* What you need to do *
Go through the listing that follows and write it out exactly. Drop the pictures.

------------

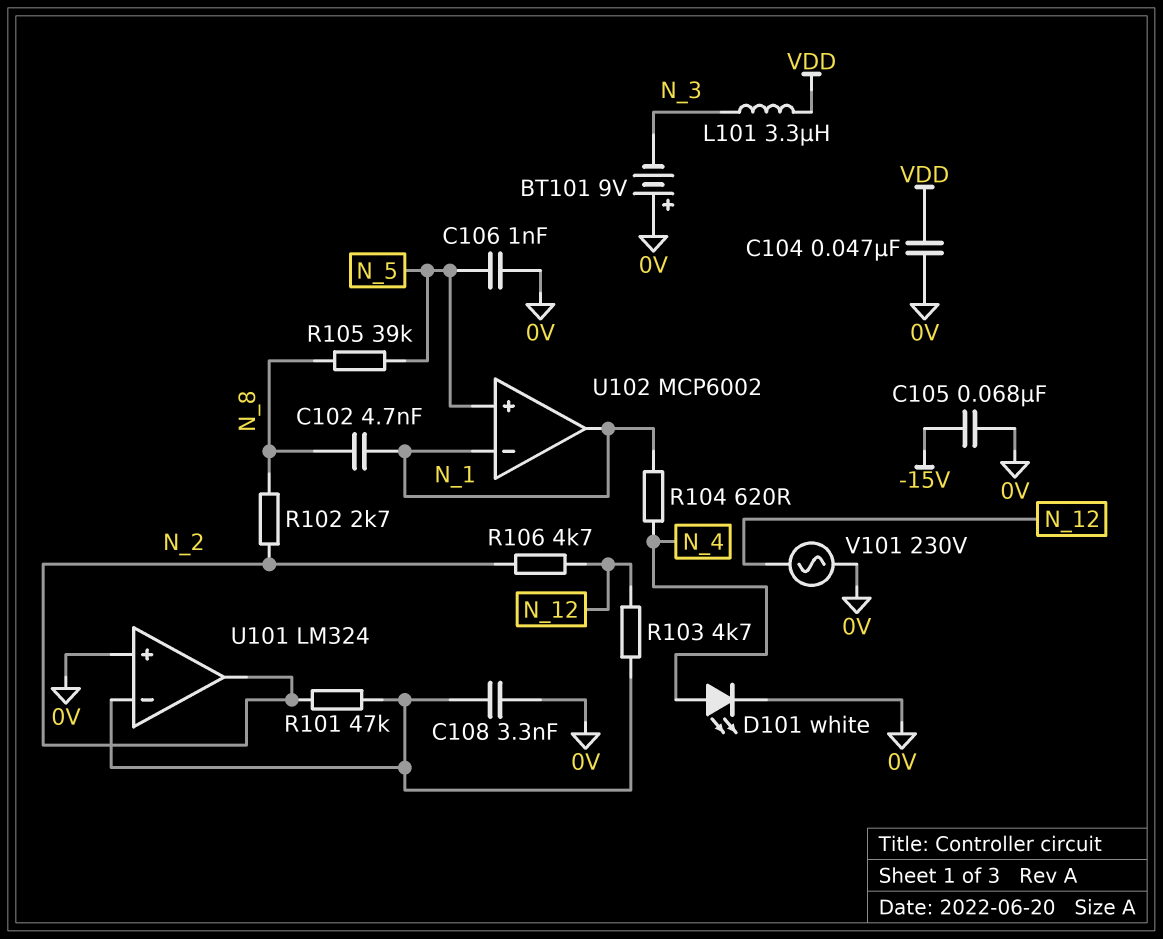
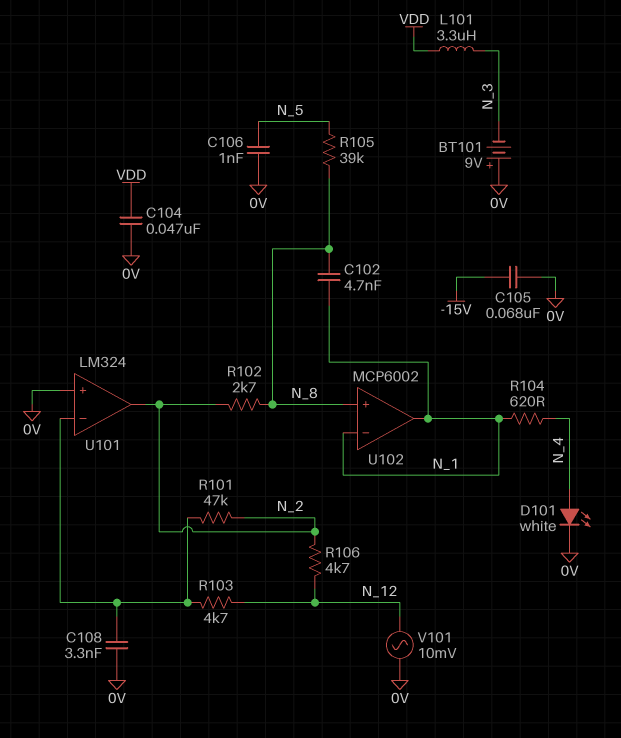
U102 pin in+: N_5 -> N_8
V101: AC 230V (0V, N_12) -> AC 10mV (0V, N_12)

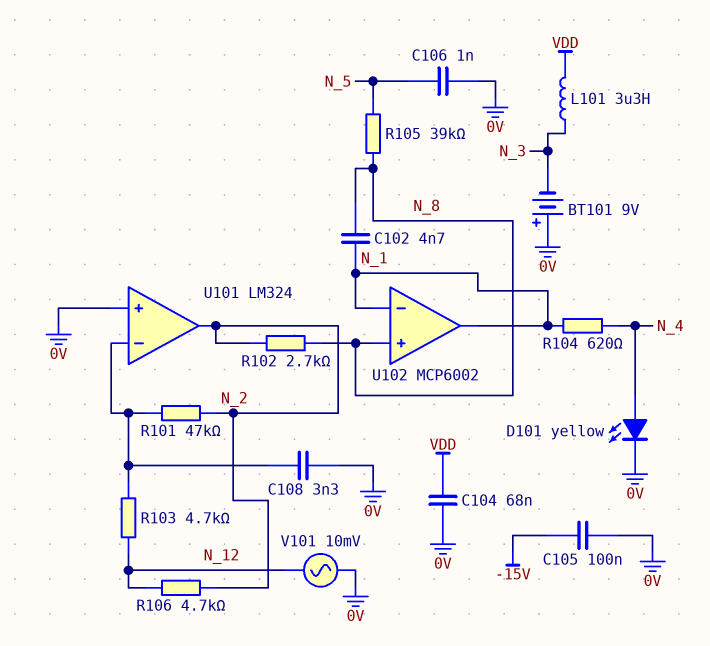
C104: 47nF (0V, VDD) -> 68nF (0V, VDD)
C105: 68nF (-15V, 0V) -> 100nF (-15V, 0V)
D101: LED white (A N_4, K 0V) -> LED yellow (A N_4, K 0V)

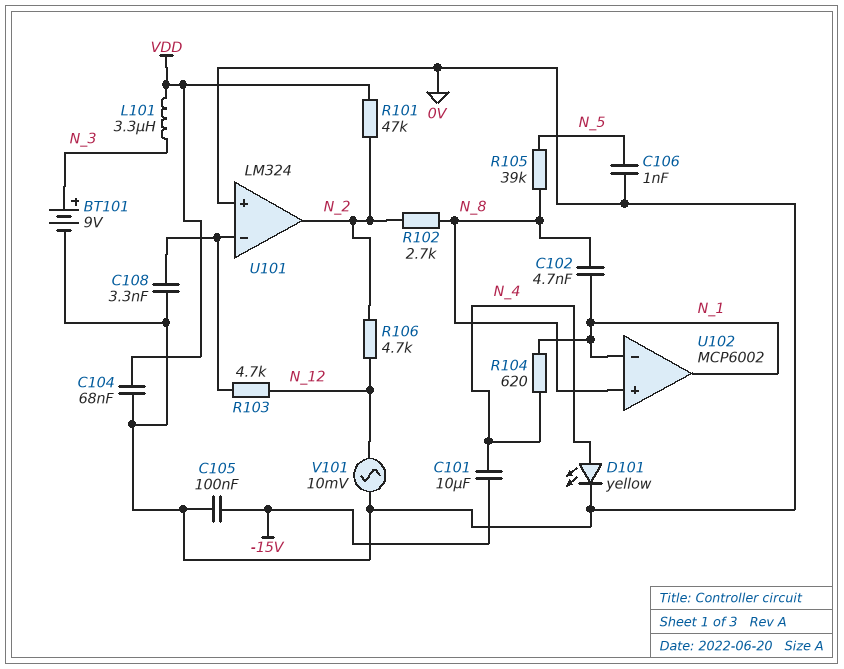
BT101: 9V (plus 0V, minus N_3) -> 9V (plus N_3, minus 0V)
C101: none -> 10uF (-15V, N_4)
R101: 47k (N_2, U101/in-) -> 47k (N_2, VDD)

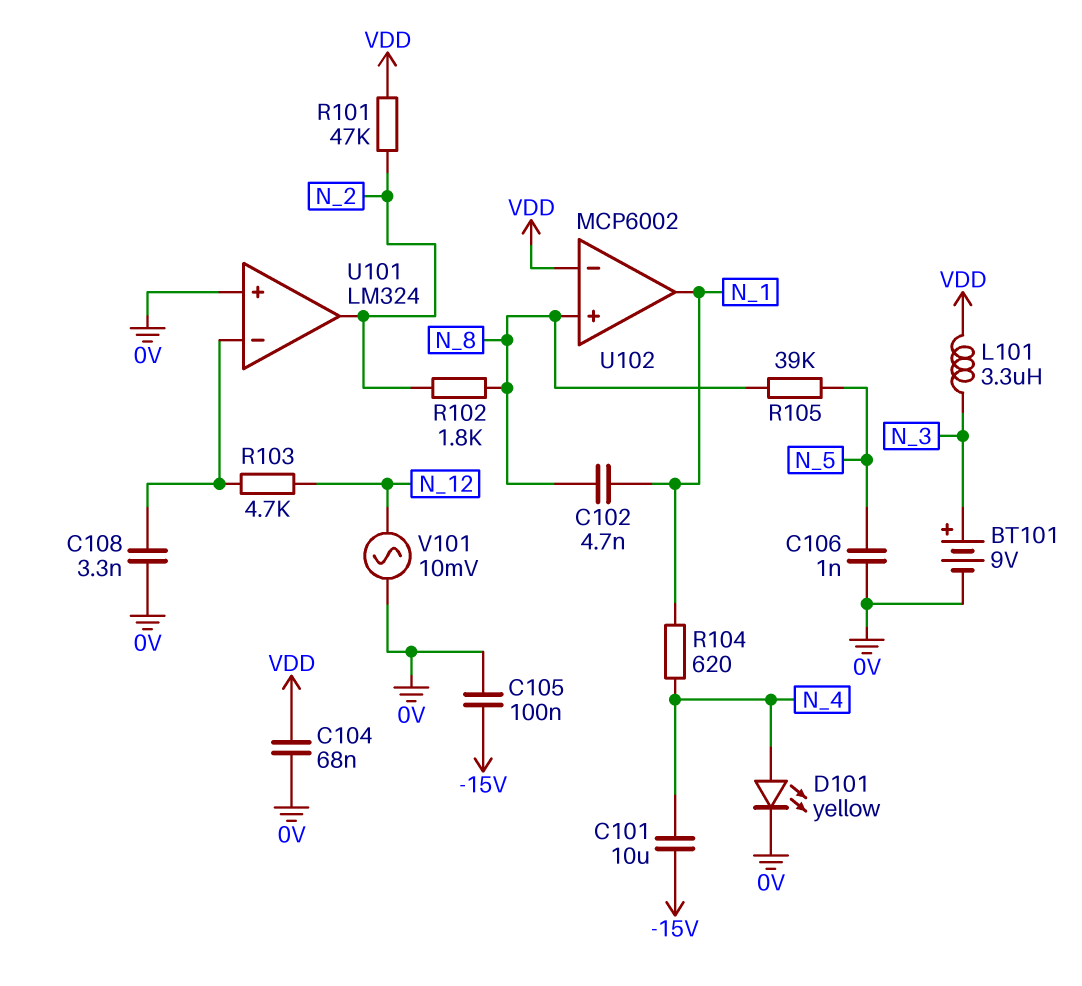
R102: 2.7k (N_2, N_8) -> 1.8k (N_2, N_8)
R106: 4.7k (N_2, N_12) -> none
U102 pin in-: N_1 -> VDD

------------

* Written answer *
U102 pin in+: N_5 -> N_8
V101: AC 230V (0V, N_12) -> AC 10mV (0V, N_12)

C104: 47nF (0V, VDD) -> 68nF (0V, VDD)
C105: 68nF (-15V, 0V) -> 100nF (-15V, 0V)
D101: LED white (A N_4, K 0V) -> LED yellow (A N_4, K 0V)

BT101: 9V (plus 0V, minus N_3) -> 9V (plus N_3, minus 0V)
C101: none -> 10uF (-15V, N_4)
R101: 47k (N_2, U101/in-) -> 47k (N_2, VDD)

R102: 2.7k (N_2, N_8) -> 1.8k (N_2, N_8)
R106: 4.7k (N_2, N_12) -> none
U102 pin in-: N_1 -> VDD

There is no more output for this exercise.